-- Start --

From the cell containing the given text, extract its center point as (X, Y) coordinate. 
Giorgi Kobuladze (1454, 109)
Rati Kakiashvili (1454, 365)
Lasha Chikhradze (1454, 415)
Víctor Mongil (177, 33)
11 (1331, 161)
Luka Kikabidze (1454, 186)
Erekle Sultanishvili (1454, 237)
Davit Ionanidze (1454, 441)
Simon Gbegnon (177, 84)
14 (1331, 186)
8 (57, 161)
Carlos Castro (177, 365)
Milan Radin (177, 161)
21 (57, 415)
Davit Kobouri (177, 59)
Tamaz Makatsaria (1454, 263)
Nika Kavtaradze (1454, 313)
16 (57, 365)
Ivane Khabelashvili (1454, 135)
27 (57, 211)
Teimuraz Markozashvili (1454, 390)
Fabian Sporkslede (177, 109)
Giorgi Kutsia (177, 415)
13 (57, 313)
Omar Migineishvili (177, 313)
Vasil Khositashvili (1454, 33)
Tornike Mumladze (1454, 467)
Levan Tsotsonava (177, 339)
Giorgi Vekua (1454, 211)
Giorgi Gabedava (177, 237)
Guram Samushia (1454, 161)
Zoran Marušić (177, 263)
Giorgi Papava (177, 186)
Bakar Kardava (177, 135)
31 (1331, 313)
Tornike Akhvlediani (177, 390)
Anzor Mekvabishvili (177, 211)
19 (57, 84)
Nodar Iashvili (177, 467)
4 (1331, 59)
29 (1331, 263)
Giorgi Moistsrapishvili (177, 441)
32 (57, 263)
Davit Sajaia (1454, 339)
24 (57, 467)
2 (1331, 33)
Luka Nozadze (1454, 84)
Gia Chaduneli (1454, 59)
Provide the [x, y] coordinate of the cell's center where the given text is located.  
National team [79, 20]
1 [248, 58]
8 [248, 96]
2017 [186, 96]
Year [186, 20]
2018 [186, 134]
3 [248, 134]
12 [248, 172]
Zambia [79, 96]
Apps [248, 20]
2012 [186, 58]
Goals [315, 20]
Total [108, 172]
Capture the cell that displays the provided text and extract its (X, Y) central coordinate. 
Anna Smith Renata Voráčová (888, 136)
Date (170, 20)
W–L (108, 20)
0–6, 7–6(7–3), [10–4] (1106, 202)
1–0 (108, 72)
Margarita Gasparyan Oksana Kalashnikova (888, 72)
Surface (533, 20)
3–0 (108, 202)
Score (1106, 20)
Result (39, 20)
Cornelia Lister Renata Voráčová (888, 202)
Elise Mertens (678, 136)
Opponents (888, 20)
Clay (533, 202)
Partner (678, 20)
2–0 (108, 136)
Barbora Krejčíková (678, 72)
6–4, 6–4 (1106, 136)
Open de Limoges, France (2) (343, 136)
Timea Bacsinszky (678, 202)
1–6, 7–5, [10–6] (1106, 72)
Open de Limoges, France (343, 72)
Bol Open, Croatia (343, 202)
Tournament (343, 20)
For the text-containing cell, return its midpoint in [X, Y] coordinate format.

-- End --

What to produce:
Edit the data above: wherever "Open de Limoges" appears, replace it with "Limoges Open". Leave every other line and character unchanged.

Written reply:
From the cell containing the given text, extract its center point as (X, Y) coordinate. 
Giorgi Kobuladze (1454, 109)
Rati Kakiashvili (1454, 365)
Lasha Chikhradze (1454, 415)
Víctor Mongil (177, 33)
11 (1331, 161)
Luka Kikabidze (1454, 186)
Erekle Sultanishvili (1454, 237)
Davit Ionanidze (1454, 441)
Simon Gbegnon (177, 84)
14 (1331, 186)
8 (57, 161)
Carlos Castro (177, 365)
Milan Radin (177, 161)
21 (57, 415)
Davit Kobouri (177, 59)
Tamaz Makatsaria (1454, 263)
Nika Kavtaradze (1454, 313)
16 (57, 365)
Ivane Khabelashvili (1454, 135)
27 (57, 211)
Teimuraz Markozashvili (1454, 390)
Fabian Sporkslede (177, 109)
Giorgi Kutsia (177, 415)
13 (57, 313)
Omar Migineishvili (177, 313)
Vasil Khositashvili (1454, 33)
Tornike Mumladze (1454, 467)
Levan Tsotsonava (177, 339)
Giorgi Vekua (1454, 211)
Giorgi Gabedava (177, 237)
Guram Samushia (1454, 161)
Zoran Marušić (177, 263)
Giorgi Papava (177, 186)
Bakar Kardava (177, 135)
31 (1331, 313)
Tornike Akhvlediani (177, 390)
Anzor Mekvabishvili (177, 211)
19 (57, 84)
Nodar Iashvili (177, 467)
4 (1331, 59)
29 (1331, 263)
Giorgi Moistsrapishvili (177, 441)
32 (57, 263)
Davit Sajaia (1454, 339)
24 (57, 467)
2 (1331, 33)
Luka Nozadze (1454, 84)
Gia Chaduneli (1454, 59)
Provide the [x, y] coordinate of the cell's center where the given text is located.  
National team [79, 20]
1 [248, 58]
8 [248, 96]
2017 [186, 96]
Year [186, 20]
2018 [186, 134]
3 [248, 134]
12 [248, 172]
Zambia [79, 96]
Apps [248, 20]
2012 [186, 58]
Goals [315, 20]
Total [108, 172]
Capture the cell that displays the provided text and extract its (X, Y) central coordinate. 
Anna Smith Renata Voráčová (888, 136)
Date (170, 20)
W–L (108, 20)
0–6, 7–6(7–3), [10–4] (1106, 202)
1–0 (108, 72)
Margarita Gasparyan Oksana Kalashnikova (888, 72)
Surface (533, 20)
3–0 (108, 202)
Score (1106, 20)
Result (39, 20)
Cornelia Lister Renata Voráčová (888, 202)
Elise Mertens (678, 136)
Opponents (888, 20)
Clay (533, 202)
Partner (678, 20)
2–0 (108, 136)
Barbora Krejčíková (678, 72)
6–4, 6–4 (1106, 136)
Limoges Open, France (2) (343, 136)
Timea Bacsinszky (678, 202)
1–6, 7–5, [10–6] (1106, 72)
Limoges Open, France (343, 72)
Bol Open, Croatia (343, 202)
Tournament (343, 20)
For the text-containing cell, return its midpoint in [X, Y] coordinate format.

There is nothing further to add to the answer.